## DIRECTIONS FOR THIS TASK
The reply should hold only the lines from the one with "(446, 194) = (379, 154): yellow" through the end of the data, each given exactly.

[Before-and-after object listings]
──────────

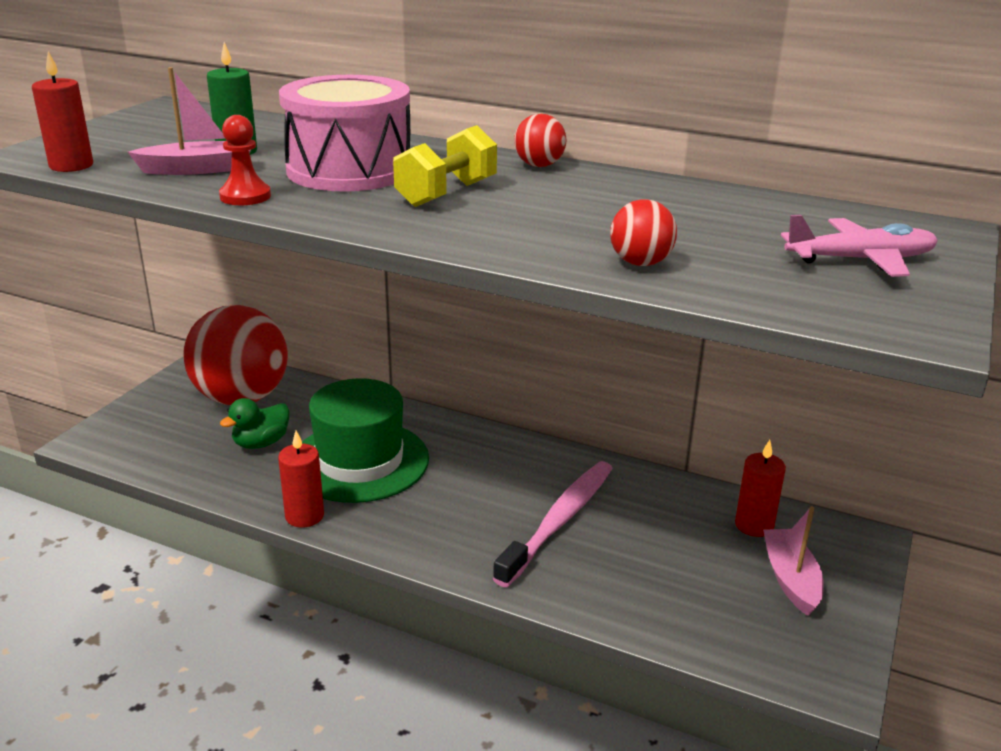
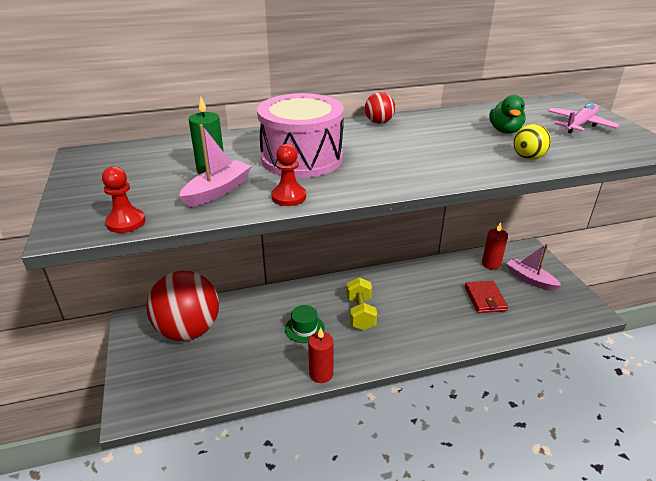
camera: 40 degrees left, 5 degrees up
(71, 166) = (126, 222): red candle -> red pawn
(261, 443) = (239, 349): green duck -> green duck (505, 131)
(360, 461) = (304, 328): green hat -> green hat, size x0.47
(446, 194) = (379, 154): yellow dumbbell -> yellow dumbbell (360, 313)
(559, 521) = (427, 305): pink toothbrush -> none
(640, 263) = (528, 157): red ball -> yellow ball
(662, 561) = (485, 299): none -> red wallet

──────────

## PROBLEM SOLUTION
(446, 194) = (379, 154): yellow dumbbell -> yellow dumbbell (360, 313)
(559, 521) = (427, 305): pink toothbrush -> none
(640, 263) = (528, 157): red ball -> yellow ball
(662, 561) = (485, 299): none -> red wallet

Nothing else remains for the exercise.